> _The data_:
◆ ◆ ◆ ◆
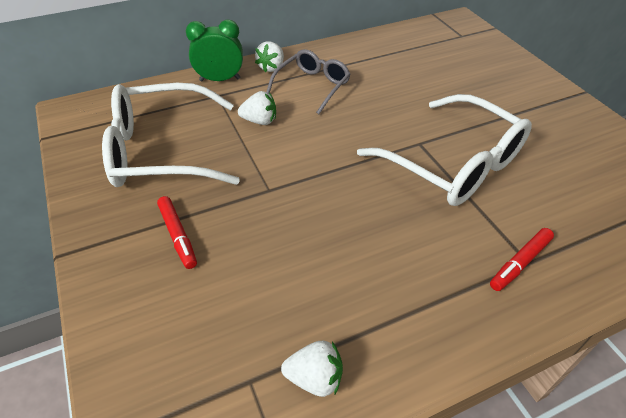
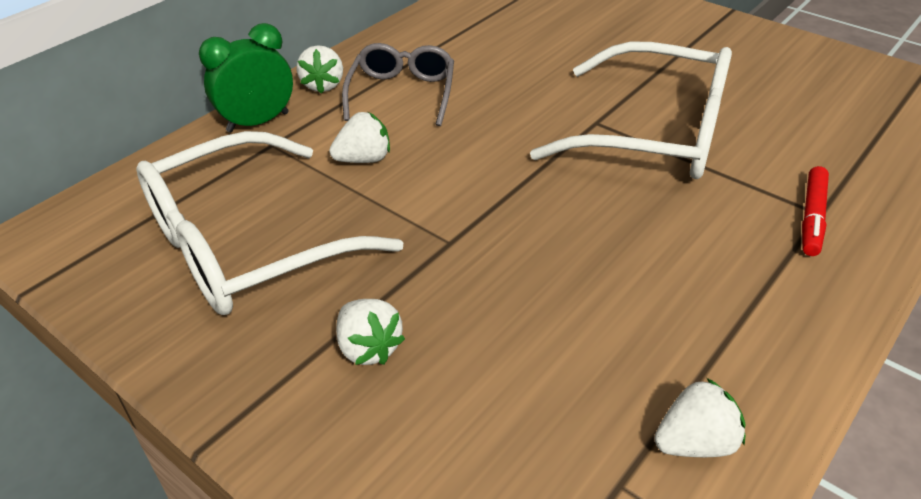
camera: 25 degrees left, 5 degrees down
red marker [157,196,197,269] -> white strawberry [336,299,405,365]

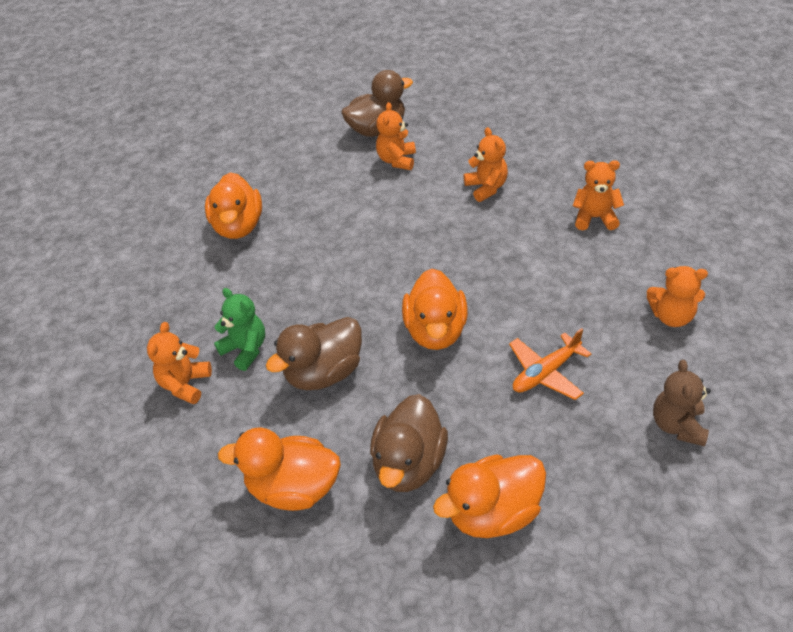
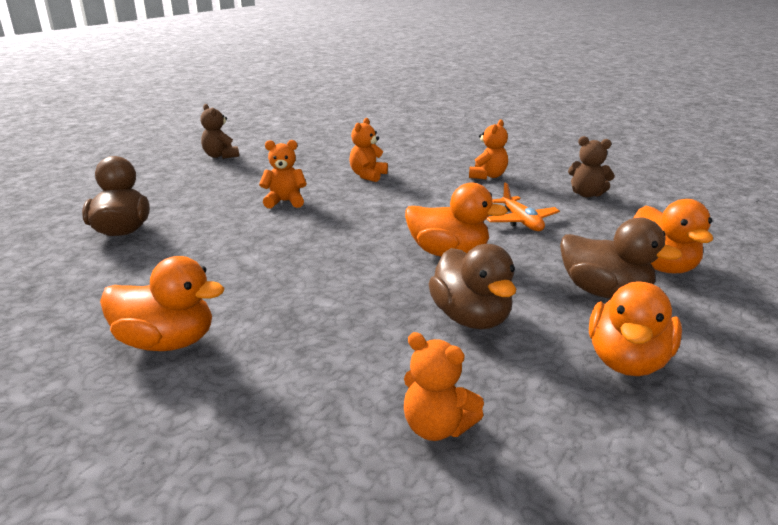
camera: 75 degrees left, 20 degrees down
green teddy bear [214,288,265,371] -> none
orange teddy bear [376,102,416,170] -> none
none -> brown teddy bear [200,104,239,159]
◆ ◆ ◆ ◆
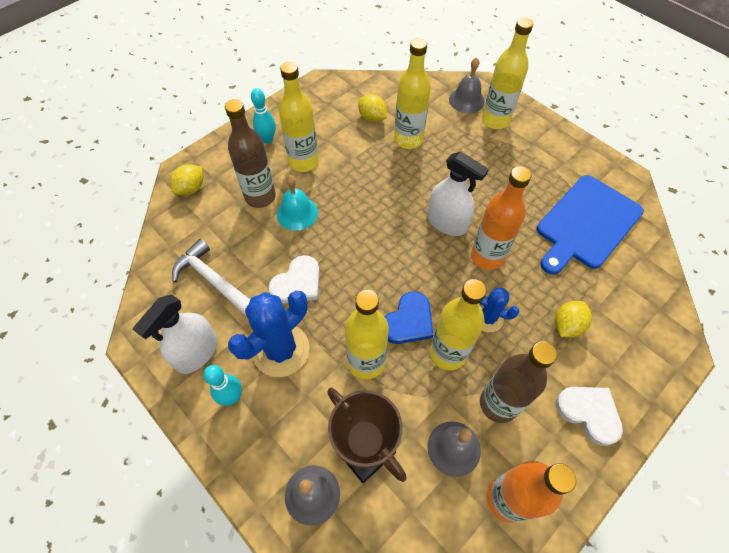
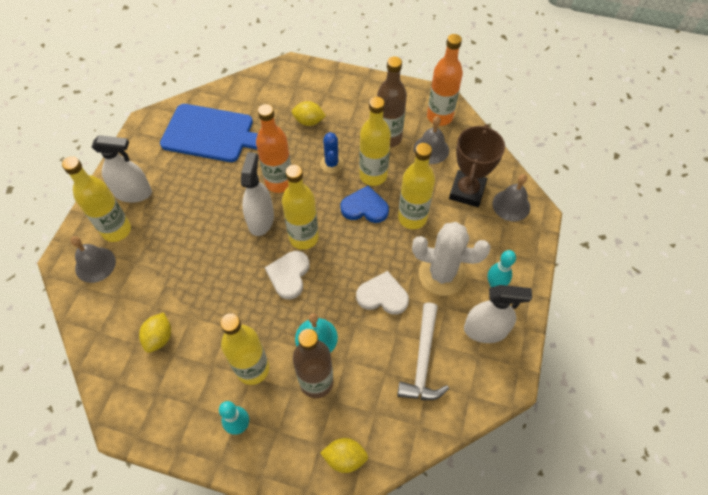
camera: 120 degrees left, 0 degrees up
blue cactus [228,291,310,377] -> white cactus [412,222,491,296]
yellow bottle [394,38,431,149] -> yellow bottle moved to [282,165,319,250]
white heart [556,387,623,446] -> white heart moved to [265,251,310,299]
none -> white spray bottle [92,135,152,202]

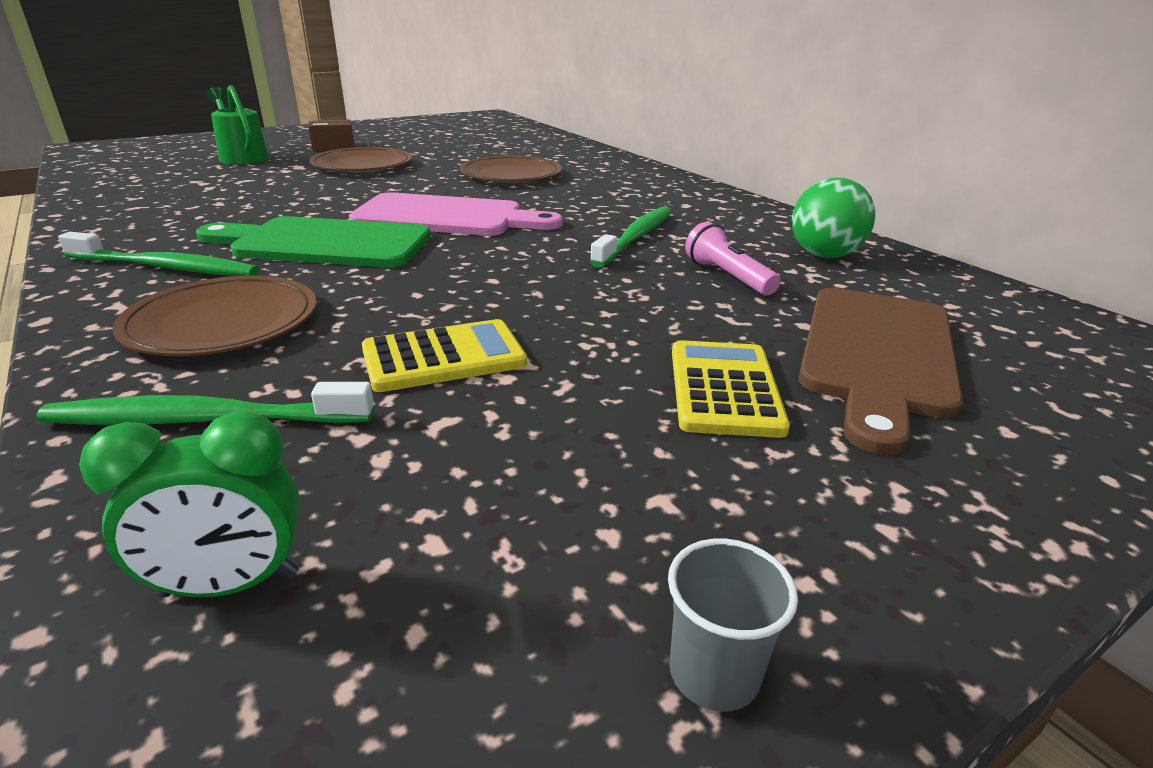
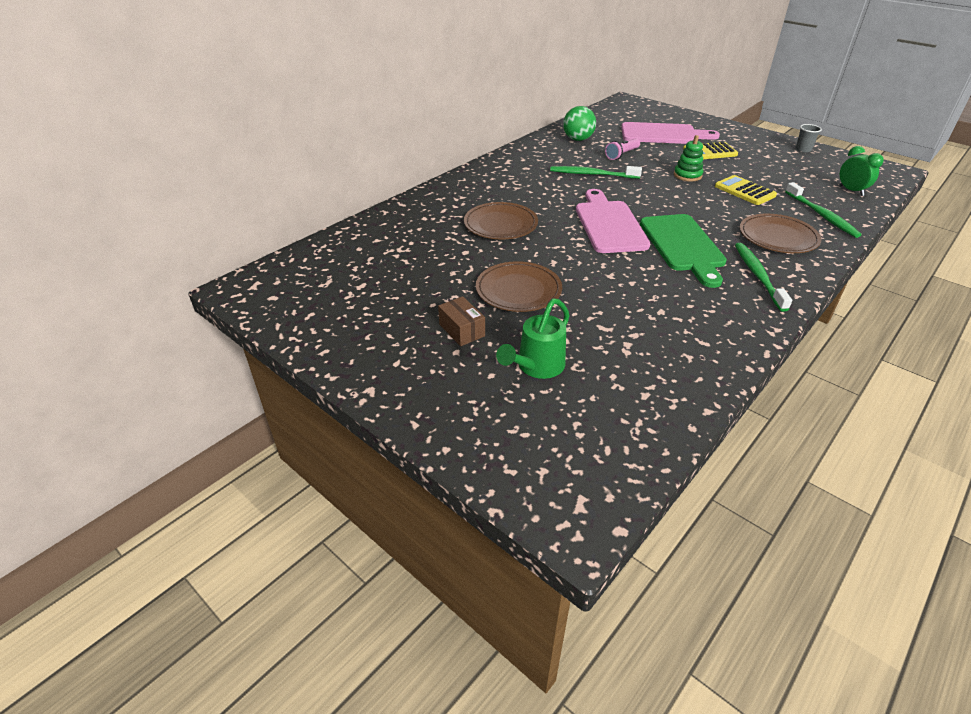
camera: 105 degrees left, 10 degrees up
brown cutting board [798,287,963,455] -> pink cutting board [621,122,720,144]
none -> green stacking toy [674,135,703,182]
◆ ◆ ◆ ◆
> _To do_: Output exactly the stretch of the listing that begins at the line containing "camera: 25 degrees left, 5 degrees down" and ends at the line containing "none -> brown teddy bear [200,104,239,159]", both kept. Omit pictures and everything else.

> _Solution for this exercise_:
camera: 25 degrees left, 5 degrees down
red marker [157,196,197,269] -> white strawberry [336,299,405,365]

camera: 75 degrees left, 20 degrees down
green teddy bear [214,288,265,371] -> none
orange teddy bear [376,102,416,170] -> none
none -> brown teddy bear [200,104,239,159]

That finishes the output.